WHAT IS REQUIRED -> Retype, exactly and with both ends included, the lines below from the one containing "U101 pin SW: SIG9 -> COM" through the end; omit the pictures.

Start of Block

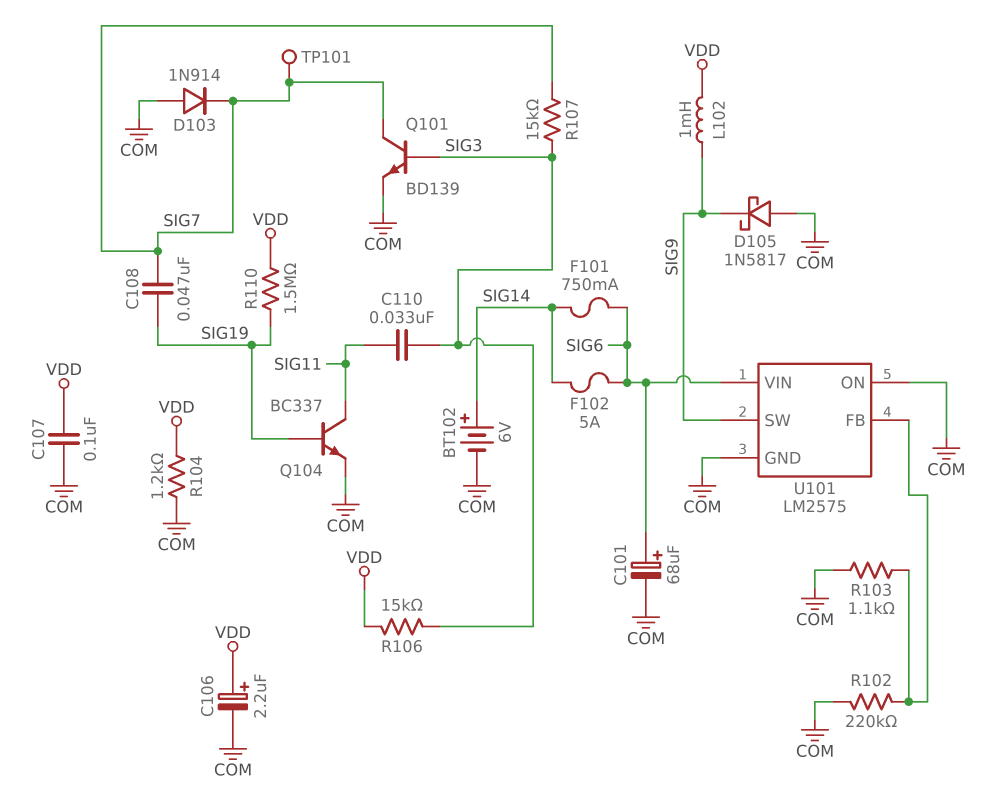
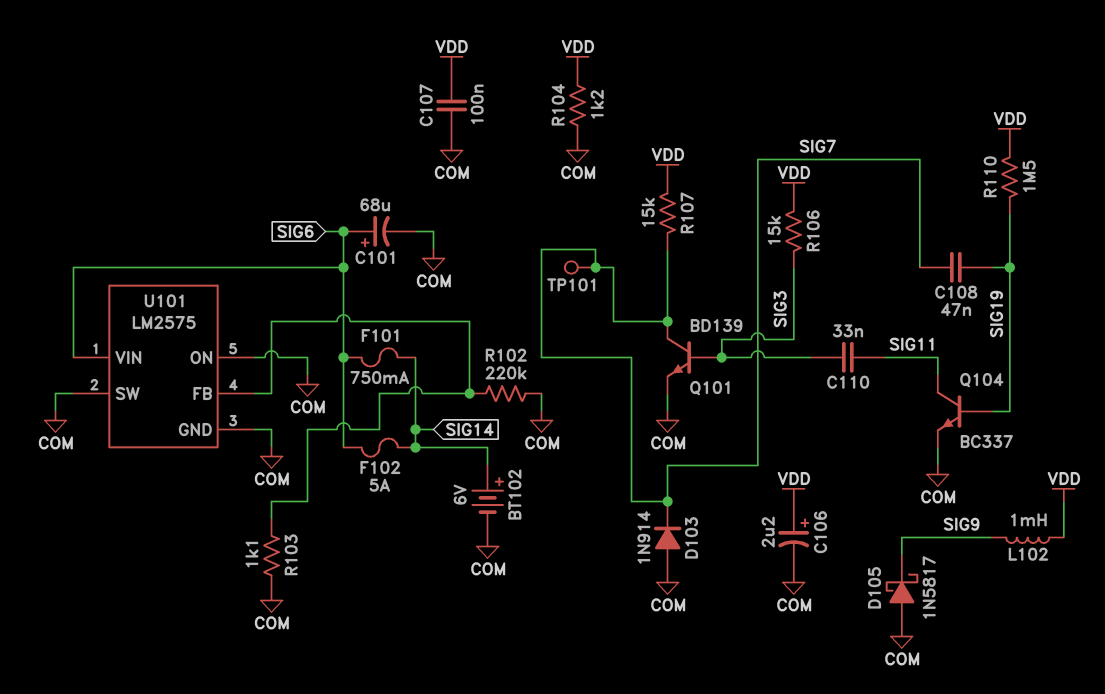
R107: 15k (SIG3, SIG7) -> 15k (SIG7, VDD)
U101 pin SW: SIG9 -> COM

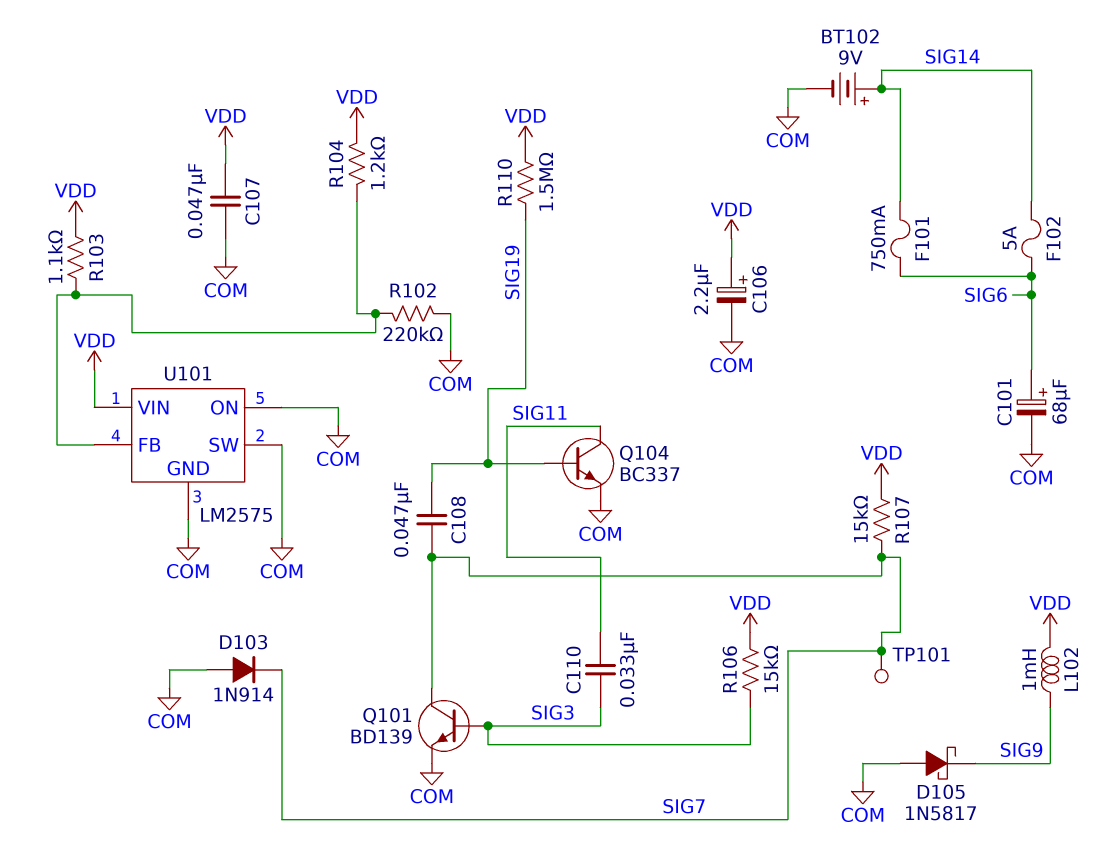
BT102: 6V (plus SIG14, minus COM) -> 9V (plus SIG14, minus COM)
C107: 100nF (COM, VDD) -> 47nF (COM, VDD)
R103: 1.1k (COM, U101/FB) -> 1.1k (U101/FB, VDD)
R104: 1.2k (COM, VDD) -> 1.2k (U101/FB, VDD)
U101 pin VIN: SIG6 -> VDD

End of Block

RESULT FOR THIS EXERCISE ->
U101 pin SW: SIG9 -> COM

BT102: 6V (plus SIG14, minus COM) -> 9V (plus SIG14, minus COM)
C107: 100nF (COM, VDD) -> 47nF (COM, VDD)
R103: 1.1k (COM, U101/FB) -> 1.1k (U101/FB, VDD)
R104: 1.2k (COM, VDD) -> 1.2k (U101/FB, VDD)
U101 pin VIN: SIG6 -> VDD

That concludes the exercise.